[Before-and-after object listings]
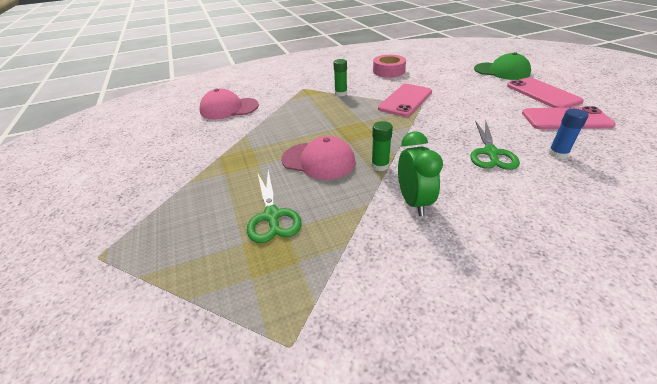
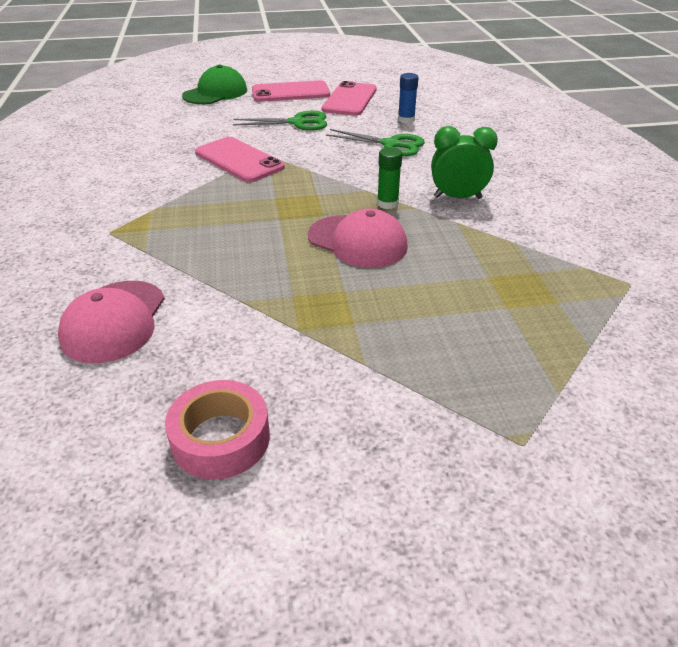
camera: 80 degrees left, 0 degrees up
green scissors [247,170,302,243] -> green scissors moved to [233,111,327,131]
pink cap [281,136,356,180] -> pink cap turned 90 degrees clockwise [308,209,408,268]
green glue stick [334,59,347,96] -> none
pink tape [373,55,406,77] -> pink tape moved to [165,380,270,480]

▸ ABOUT THIS EXERCISE: Extract every line from the one with "pink cap [281,136,356,180]" down to the final line above, both included, exactly as written.

▸ EXPECTED ANSWER:
pink cap [281,136,356,180] -> pink cap turned 90 degrees clockwise [308,209,408,268]
green glue stick [334,59,347,96] -> none
pink tape [373,55,406,77] -> pink tape moved to [165,380,270,480]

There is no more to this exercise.